• Your objective:
Please produce an exact copy of only the lines from the one with "yellow pan [450,43,511,81]" through the last one of the material, without pictures.

*** Input for this task

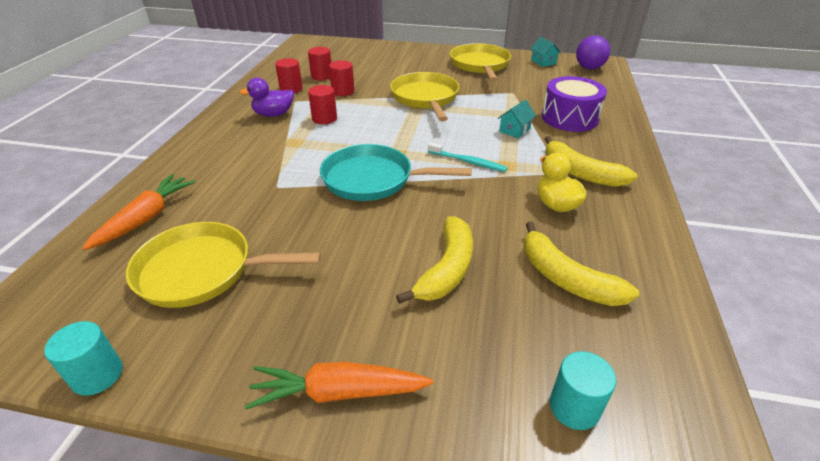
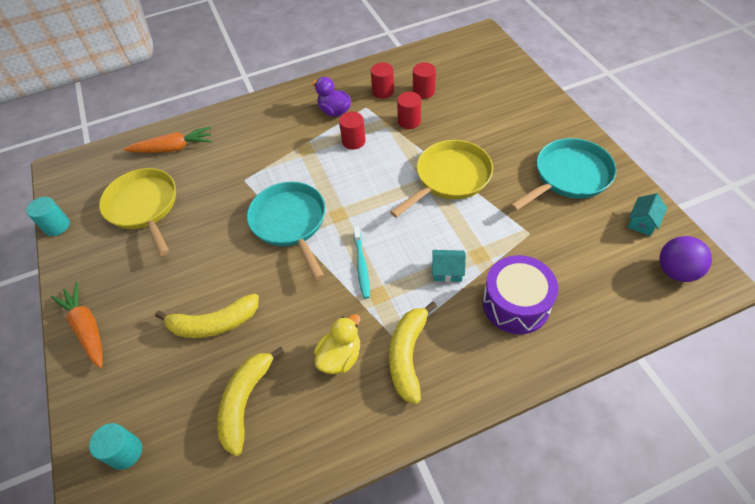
camera: 60 degrees right, 15 degrees up
yellow pan [450,43,511,81] -> turquoise pan [510,138,617,211]

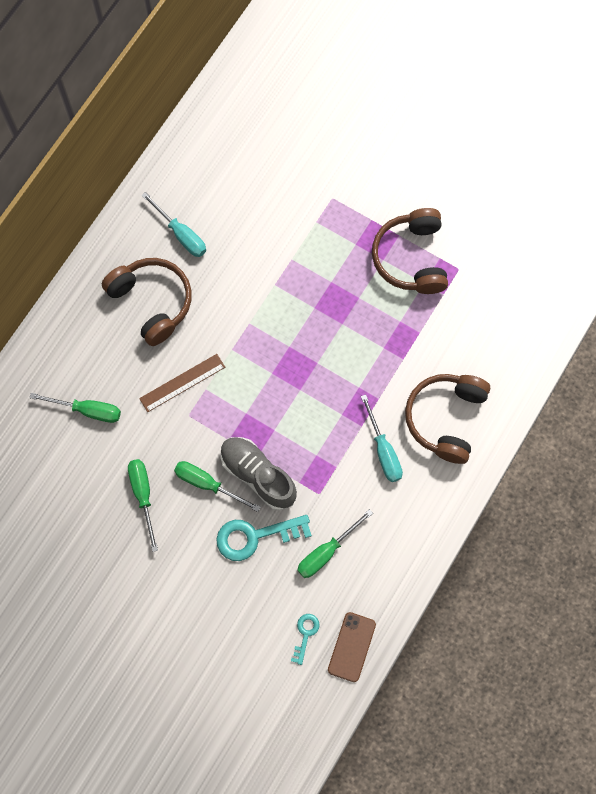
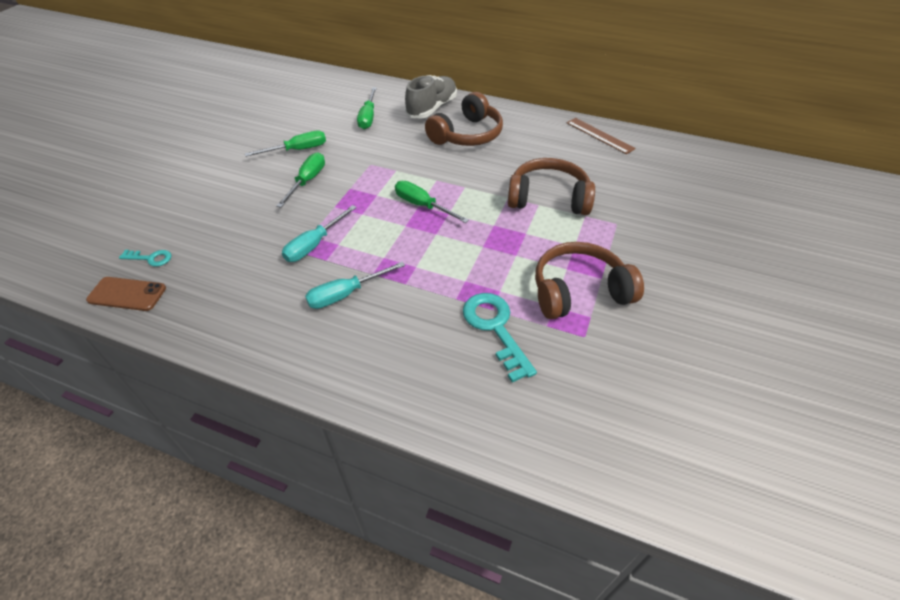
camera: 80 degrees right, 25 degrees down
brown ruler [139,354,225,412] -> brown ruler moved to [567,118,635,154]
turquoise screwdriver [141,192,206,257] -> turquoise screwdriver moved to [282,205,357,262]
turquoise key [216,515,312,561] -> turquoise key moved to [463,293,537,382]
grey shoe [220,437,297,510] -> grey shoe moved to [405,75,457,119]
green screwdriver [297,509,373,578] -> green screwdriver moved to [395,181,469,223]
brown headphones [405,374,490,464] -> brown headphones moved to [508,158,595,215]

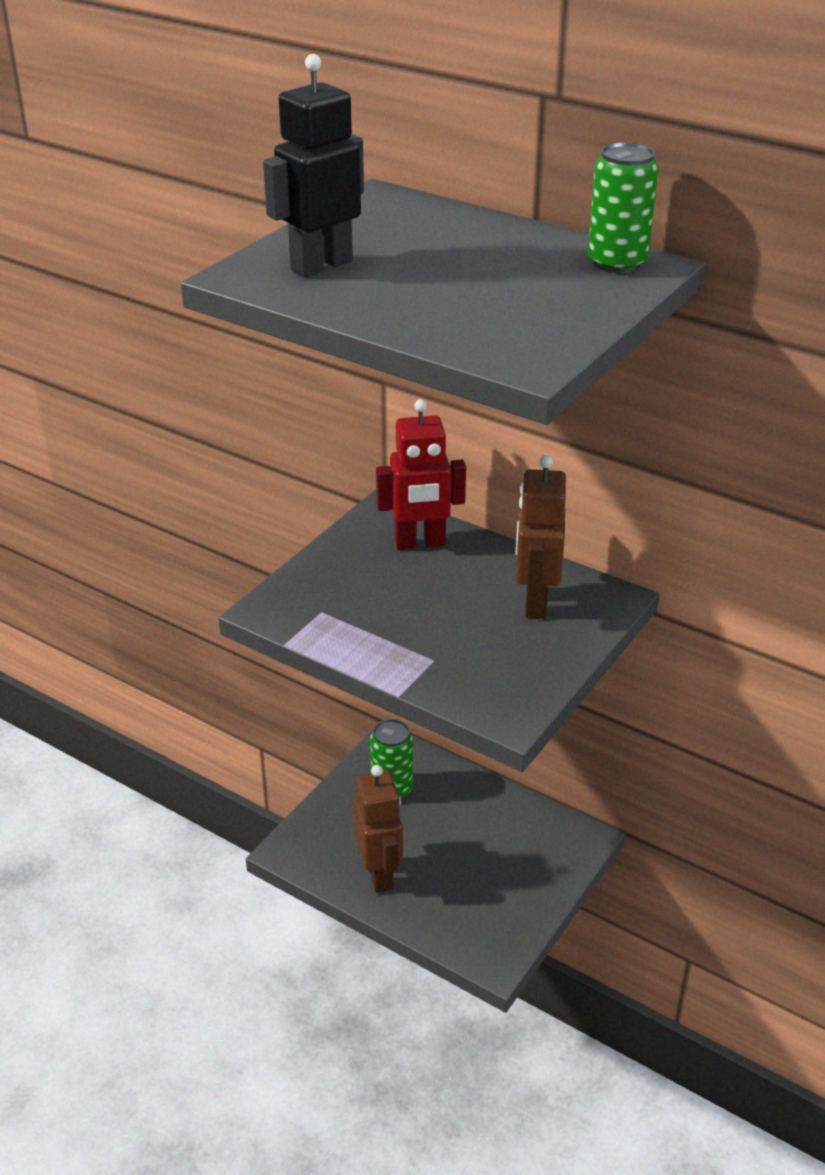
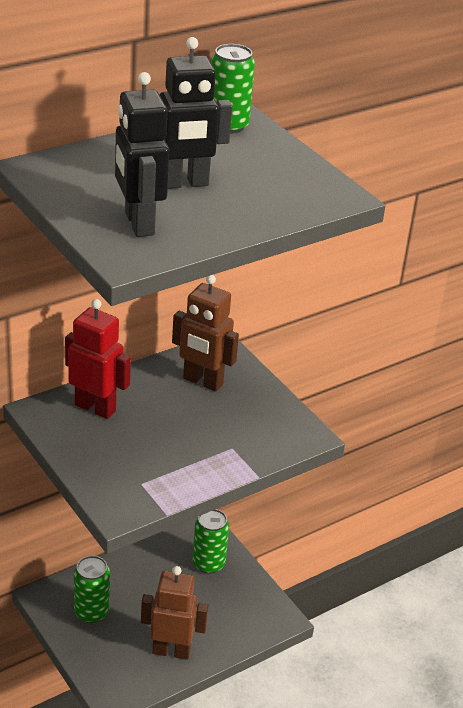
camera: 70 degrees left, 0 degrees up
red robot [376,399,466,550] -> red robot turned 75 degrees counterclockwise [65,299,131,419]
none -> black robot [160,37,232,189]
none -> green can [192,509,229,573]

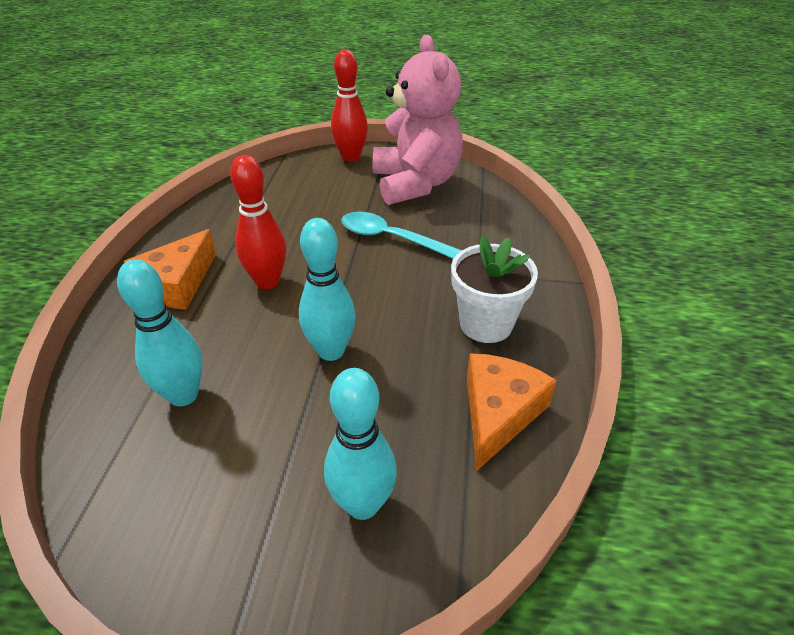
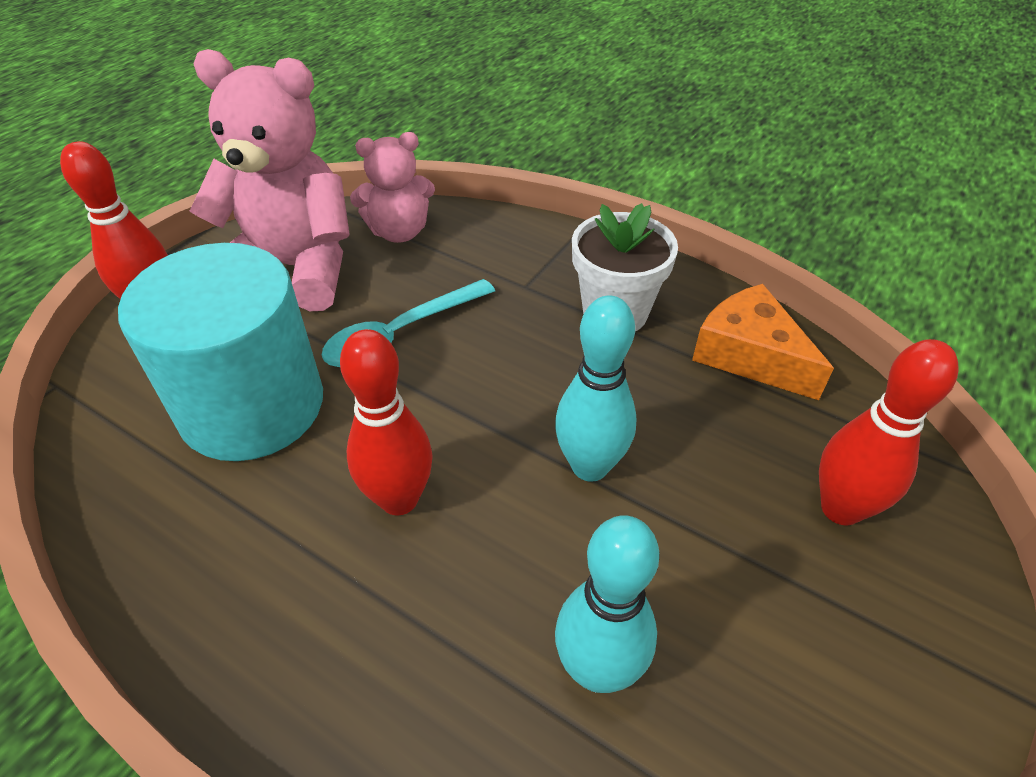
camera: 65 degrees left, 5 degrees up
orange cheese [124,229,216,310] -> none
turquoise bowling pin [324,368,397,520] -> red bowling pin [819,339,959,526]
none -> turquoise cylinder [118,243,323,461]
none -> pink teddy bear [350,132,435,243]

******

• Written answer:
yellow pan [450,43,511,81] -> turquoise pan [510,138,617,211]

camera: 80 degrees right, 25 degrees down
brown ruler [139,354,225,412] -> brown ruler moved to [567,118,635,154]
turquoise screwdriver [141,192,206,257] -> turquoise screwdriver moved to [282,205,357,262]
turquoise key [216,515,312,561] -> turquoise key moved to [463,293,537,382]
grey shoe [220,437,297,510] -> grey shoe moved to [405,75,457,119]
green screwdriver [297,509,373,578] -> green screwdriver moved to [395,181,469,223]
brown headphones [405,374,490,464] -> brown headphones moved to [508,158,595,215]

camera: 70 degrees left, 0 degrees up
red robot [376,399,466,550] -> red robot turned 75 degrees counterclockwise [65,299,131,419]
none -> black robot [160,37,232,189]
none -> green can [192,509,229,573]

camera: 65 degrees left, 5 degrees up
orange cheese [124,229,216,310] -> none
turquoise bowling pin [324,368,397,520] -> red bowling pin [819,339,959,526]
none -> turquoise cylinder [118,243,323,461]
none -> pink teddy bear [350,132,435,243]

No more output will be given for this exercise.